Object inventory data:
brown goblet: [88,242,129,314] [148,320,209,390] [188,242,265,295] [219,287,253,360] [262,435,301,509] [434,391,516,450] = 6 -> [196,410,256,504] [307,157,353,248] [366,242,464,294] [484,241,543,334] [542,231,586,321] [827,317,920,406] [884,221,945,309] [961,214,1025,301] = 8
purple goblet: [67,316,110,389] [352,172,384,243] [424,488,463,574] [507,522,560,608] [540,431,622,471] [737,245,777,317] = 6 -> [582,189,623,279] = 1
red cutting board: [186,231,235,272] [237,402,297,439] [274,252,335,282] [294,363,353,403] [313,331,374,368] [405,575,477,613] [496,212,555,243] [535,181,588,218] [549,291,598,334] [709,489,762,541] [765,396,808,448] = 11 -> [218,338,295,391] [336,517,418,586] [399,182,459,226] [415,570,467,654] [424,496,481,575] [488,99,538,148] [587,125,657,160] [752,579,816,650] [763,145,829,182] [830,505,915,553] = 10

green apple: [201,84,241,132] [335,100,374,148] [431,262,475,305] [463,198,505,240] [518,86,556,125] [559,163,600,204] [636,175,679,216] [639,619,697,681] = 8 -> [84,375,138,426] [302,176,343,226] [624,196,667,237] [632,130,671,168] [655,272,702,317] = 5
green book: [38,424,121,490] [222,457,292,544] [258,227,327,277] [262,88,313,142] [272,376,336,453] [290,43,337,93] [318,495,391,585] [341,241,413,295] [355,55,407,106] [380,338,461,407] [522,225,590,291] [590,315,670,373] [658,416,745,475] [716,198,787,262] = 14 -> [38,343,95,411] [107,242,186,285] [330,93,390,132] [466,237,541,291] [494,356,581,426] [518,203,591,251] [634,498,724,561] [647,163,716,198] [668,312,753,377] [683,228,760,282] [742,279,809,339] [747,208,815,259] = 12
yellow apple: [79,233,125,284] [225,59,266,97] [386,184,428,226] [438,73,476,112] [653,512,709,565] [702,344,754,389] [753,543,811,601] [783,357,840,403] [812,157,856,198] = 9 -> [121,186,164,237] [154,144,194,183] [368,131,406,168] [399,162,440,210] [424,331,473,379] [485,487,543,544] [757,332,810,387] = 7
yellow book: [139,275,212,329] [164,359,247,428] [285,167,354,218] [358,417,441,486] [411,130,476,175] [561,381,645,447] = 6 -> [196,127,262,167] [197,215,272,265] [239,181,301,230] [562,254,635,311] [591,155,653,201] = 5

Work to be completed – Lines holding the word "green" are the answer; copy each one from the records above.

Exercise answer –
green apple: [201,84,241,132] [335,100,374,148] [431,262,475,305] [463,198,505,240] [518,86,556,125] [559,163,600,204] [636,175,679,216] [639,619,697,681] = 8 -> [84,375,138,426] [302,176,343,226] [624,196,667,237] [632,130,671,168] [655,272,702,317] = 5
green book: [38,424,121,490] [222,457,292,544] [258,227,327,277] [262,88,313,142] [272,376,336,453] [290,43,337,93] [318,495,391,585] [341,241,413,295] [355,55,407,106] [380,338,461,407] [522,225,590,291] [590,315,670,373] [658,416,745,475] [716,198,787,262] = 14 -> [38,343,95,411] [107,242,186,285] [330,93,390,132] [466,237,541,291] [494,356,581,426] [518,203,591,251] [634,498,724,561] [647,163,716,198] [668,312,753,377] [683,228,760,282] [742,279,809,339] [747,208,815,259] = 12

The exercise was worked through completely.